╭─ Records

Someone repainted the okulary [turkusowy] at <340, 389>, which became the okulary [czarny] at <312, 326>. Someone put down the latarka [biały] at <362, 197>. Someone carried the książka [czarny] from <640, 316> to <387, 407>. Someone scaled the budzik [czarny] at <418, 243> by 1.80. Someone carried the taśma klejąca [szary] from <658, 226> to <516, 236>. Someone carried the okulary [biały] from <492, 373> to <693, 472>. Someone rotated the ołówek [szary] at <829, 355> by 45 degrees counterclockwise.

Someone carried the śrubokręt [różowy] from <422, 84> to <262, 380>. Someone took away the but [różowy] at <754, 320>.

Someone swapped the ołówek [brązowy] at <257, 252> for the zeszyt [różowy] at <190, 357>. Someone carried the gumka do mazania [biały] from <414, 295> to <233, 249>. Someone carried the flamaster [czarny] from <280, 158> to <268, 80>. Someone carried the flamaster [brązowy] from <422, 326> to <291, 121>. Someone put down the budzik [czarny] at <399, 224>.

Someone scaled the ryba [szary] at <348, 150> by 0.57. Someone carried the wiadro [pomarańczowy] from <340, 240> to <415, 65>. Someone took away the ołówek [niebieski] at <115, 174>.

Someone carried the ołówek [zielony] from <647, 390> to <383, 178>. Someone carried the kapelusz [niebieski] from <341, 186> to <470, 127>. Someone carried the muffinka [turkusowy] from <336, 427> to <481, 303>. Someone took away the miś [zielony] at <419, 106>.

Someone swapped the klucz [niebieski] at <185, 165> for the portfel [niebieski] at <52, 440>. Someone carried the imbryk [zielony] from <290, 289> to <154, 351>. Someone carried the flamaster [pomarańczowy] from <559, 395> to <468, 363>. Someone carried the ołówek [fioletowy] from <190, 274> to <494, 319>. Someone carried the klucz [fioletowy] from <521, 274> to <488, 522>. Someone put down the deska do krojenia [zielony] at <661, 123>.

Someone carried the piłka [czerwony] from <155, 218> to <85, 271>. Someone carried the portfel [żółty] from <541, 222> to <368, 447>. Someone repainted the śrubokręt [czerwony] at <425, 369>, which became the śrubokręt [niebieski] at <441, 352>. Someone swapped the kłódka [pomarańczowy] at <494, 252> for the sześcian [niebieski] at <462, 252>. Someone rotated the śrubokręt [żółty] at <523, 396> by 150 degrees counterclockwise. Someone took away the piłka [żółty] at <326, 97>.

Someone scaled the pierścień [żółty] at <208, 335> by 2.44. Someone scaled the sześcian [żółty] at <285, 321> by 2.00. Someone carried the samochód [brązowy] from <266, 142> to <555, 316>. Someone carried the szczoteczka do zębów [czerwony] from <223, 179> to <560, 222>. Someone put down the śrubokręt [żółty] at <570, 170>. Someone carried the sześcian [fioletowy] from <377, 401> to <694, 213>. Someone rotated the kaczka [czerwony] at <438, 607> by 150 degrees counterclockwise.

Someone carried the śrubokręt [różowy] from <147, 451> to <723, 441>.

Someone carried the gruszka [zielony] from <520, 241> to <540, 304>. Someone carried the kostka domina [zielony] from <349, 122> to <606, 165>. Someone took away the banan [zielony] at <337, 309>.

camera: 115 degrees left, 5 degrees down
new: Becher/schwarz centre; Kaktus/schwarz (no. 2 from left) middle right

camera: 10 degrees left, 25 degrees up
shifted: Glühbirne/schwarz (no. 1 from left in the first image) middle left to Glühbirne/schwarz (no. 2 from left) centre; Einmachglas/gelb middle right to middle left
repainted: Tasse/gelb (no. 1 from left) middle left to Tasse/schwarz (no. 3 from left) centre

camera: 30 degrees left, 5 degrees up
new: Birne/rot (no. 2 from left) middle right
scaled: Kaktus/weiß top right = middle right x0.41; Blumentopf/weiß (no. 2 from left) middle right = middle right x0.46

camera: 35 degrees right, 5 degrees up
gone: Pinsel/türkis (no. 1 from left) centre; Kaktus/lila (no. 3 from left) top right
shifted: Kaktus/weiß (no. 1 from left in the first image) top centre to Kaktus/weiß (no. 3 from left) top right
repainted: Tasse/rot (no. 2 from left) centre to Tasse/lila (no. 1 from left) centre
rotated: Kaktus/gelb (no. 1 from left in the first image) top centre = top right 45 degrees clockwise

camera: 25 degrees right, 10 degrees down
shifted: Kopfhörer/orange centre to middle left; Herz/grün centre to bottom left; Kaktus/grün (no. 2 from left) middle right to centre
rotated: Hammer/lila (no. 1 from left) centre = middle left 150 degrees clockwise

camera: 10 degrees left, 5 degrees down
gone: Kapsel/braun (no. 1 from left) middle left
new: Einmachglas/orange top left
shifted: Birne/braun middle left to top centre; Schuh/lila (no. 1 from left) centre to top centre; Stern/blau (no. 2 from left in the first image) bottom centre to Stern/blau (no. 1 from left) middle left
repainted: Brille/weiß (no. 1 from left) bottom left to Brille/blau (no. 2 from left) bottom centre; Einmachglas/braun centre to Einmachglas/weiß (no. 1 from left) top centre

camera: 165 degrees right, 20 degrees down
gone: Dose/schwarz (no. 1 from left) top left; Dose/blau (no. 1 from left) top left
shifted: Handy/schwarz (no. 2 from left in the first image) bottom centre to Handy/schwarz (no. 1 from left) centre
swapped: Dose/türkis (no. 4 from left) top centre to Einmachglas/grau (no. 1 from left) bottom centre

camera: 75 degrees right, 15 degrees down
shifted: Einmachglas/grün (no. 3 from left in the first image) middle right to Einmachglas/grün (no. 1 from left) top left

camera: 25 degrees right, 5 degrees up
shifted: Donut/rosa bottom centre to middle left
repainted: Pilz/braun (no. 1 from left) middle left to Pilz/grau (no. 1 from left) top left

╰─

**Task**
Could the entire listing be reproduced without any alteration?

**Result**
Someone repainted the okulary [turkusowy] at <340, 389>, which became the okulary [czarny] at <312, 326>. Someone put down the latarka [biały] at <362, 197>. Someone carried the książka [czarny] from <640, 316> to <387, 407>. Someone scaled the budzik [czarny] at <418, 243> by 1.80. Someone carried the taśma klejąca [szary] from <658, 226> to <516, 236>. Someone carried the okulary [biały] from <492, 373> to <693, 472>. Someone rotated the ołówek [szary] at <829, 355> by 45 degrees counterclockwise.

Someone carried the śrubokręt [różowy] from <422, 84> to <262, 380>. Someone took away the but [różowy] at <754, 320>.

Someone swapped the ołówek [brązowy] at <257, 252> for the zeszyt [różowy] at <190, 357>. Someone carried the gumka do mazania [biały] from <414, 295> to <233, 249>. Someone carried the flamaster [czarny] from <280, 158> to <268, 80>. Someone carried the flamaster [brązowy] from <422, 326> to <291, 121>. Someone put down the budzik [czarny] at <399, 224>.

Someone scaled the ryba [szary] at <348, 150> by 0.57. Someone carried the wiadro [pomarańczowy] from <340, 240> to <415, 65>. Someone took away the ołówek [niebieski] at <115, 174>.

Someone carried the ołówek [zielony] from <647, 390> to <383, 178>. Someone carried the kapelusz [niebieski] from <341, 186> to <470, 127>. Someone carried the muffinka [turkusowy] from <336, 427> to <481, 303>. Someone took away the miś [zielony] at <419, 106>.

Someone swapped the klucz [niebieski] at <185, 165> for the portfel [niebieski] at <52, 440>. Someone carried the imbryk [zielony] from <290, 289> to <154, 351>. Someone carried the flamaster [pomarańczowy] from <559, 395> to <468, 363>. Someone carried the ołówek [fioletowy] from <190, 274> to <494, 319>. Someone carried the klucz [fioletowy] from <521, 274> to <488, 522>. Someone put down the deska do krojenia [zielony] at <661, 123>.

Someone carried the piłka [czerwony] from <155, 218> to <85, 271>. Someone carried the portfel [żółty] from <541, 222> to <368, 447>. Someone repainted the śrubokręt [czerwony] at <425, 369>, which became the śrubokręt [niebieski] at <441, 352>. Someone swapped the kłódka [pomarańczowy] at <494, 252> for the sześcian [niebieski] at <462, 252>. Someone rotated the śrubokręt [żółty] at <523, 396> by 150 degrees counterclockwise. Someone took away the piłka [żółty] at <326, 97>.

Someone scaled the pierścień [żółty] at <208, 335> by 2.44. Someone scaled the sześcian [żółty] at <285, 321> by 2.00. Someone carried the samochód [brązowy] from <266, 142> to <555, 316>. Someone carried the szczoteczka do zębów [czerwony] from <223, 179> to <560, 222>. Someone put down the śrubokręt [żółty] at <570, 170>. Someone carried the sześcian [fioletowy] from <377, 401> to <694, 213>. Someone rotated the kaczka [czerwony] at <438, 607> by 150 degrees counterclockwise.

Someone carried the śrubokręt [różowy] from <147, 451> to <723, 441>.

Someone carried the gruszka [zielony] from <520, 241> to <540, 304>. Someone carried the kostka domina [zielony] from <349, 122> to <606, 165>. Someone took away the banan [zielony] at <337, 309>.

camera: 115 degrees left, 5 degrees down
new: Becher/schwarz centre; Kaktus/schwarz (no. 2 from left) middle right

camera: 10 degrees left, 25 degrees up
shifted: Glühbirne/schwarz (no. 1 from left in the first image) middle left to Glühbirne/schwarz (no. 2 from left) centre; Einmachglas/gelb middle right to middle left
repainted: Tasse/gelb (no. 1 from left) middle left to Tasse/schwarz (no. 3 from left) centre

camera: 30 degrees left, 5 degrees up
new: Birne/rot (no. 2 from left) middle right
scaled: Kaktus/weiß top right = middle right x0.41; Blumentopf/weiß (no. 2 from left) middle right = middle right x0.46

camera: 35 degrees right, 5 degrees up
gone: Pinsel/türkis (no. 1 from left) centre; Kaktus/lila (no. 3 from left) top right
shifted: Kaktus/weiß (no. 1 from left in the first image) top centre to Kaktus/weiß (no. 3 from left) top right
repainted: Tasse/rot (no. 2 from left) centre to Tasse/lila (no. 1 from left) centre
rotated: Kaktus/gelb (no. 1 from left in the first image) top centre = top right 45 degrees clockwise

camera: 25 degrees right, 10 degrees down
shifted: Kopfhörer/orange centre to middle left; Herz/grün centre to bottom left; Kaktus/grün (no. 2 from left) middle right to centre
rotated: Hammer/lila (no. 1 from left) centre = middle left 150 degrees clockwise

camera: 10 degrees left, 5 degrees down
gone: Kapsel/braun (no. 1 from left) middle left
new: Einmachglas/orange top left
shifted: Birne/braun middle left to top centre; Schuh/lila (no. 1 from left) centre to top centre; Stern/blau (no. 2 from left in the first image) bottom centre to Stern/blau (no. 1 from left) middle left
repainted: Brille/weiß (no. 1 from left) bottom left to Brille/blau (no. 2 from left) bottom centre; Einmachglas/braun centre to Einmachglas/weiß (no. 1 from left) top centre

camera: 165 degrees right, 20 degrees down
gone: Dose/schwarz (no. 1 from left) top left; Dose/blau (no. 1 from left) top left
shifted: Handy/schwarz (no. 2 from left in the first image) bottom centre to Handy/schwarz (no. 1 from left) centre
swapped: Dose/türkis (no. 4 from left) top centre to Einmachglas/grau (no. 1 from left) bottom centre

camera: 75 degrees right, 15 degrees down
shifted: Einmachglas/grün (no. 3 from left in the first image) middle right to Einmachglas/grün (no. 1 from left) top left

camera: 25 degrees right, 5 degrees up
shifted: Donut/rosa bottom centre to middle left
repainted: Pilz/braun (no. 1 from left) middle left to Pilz/grau (no. 1 from left) top left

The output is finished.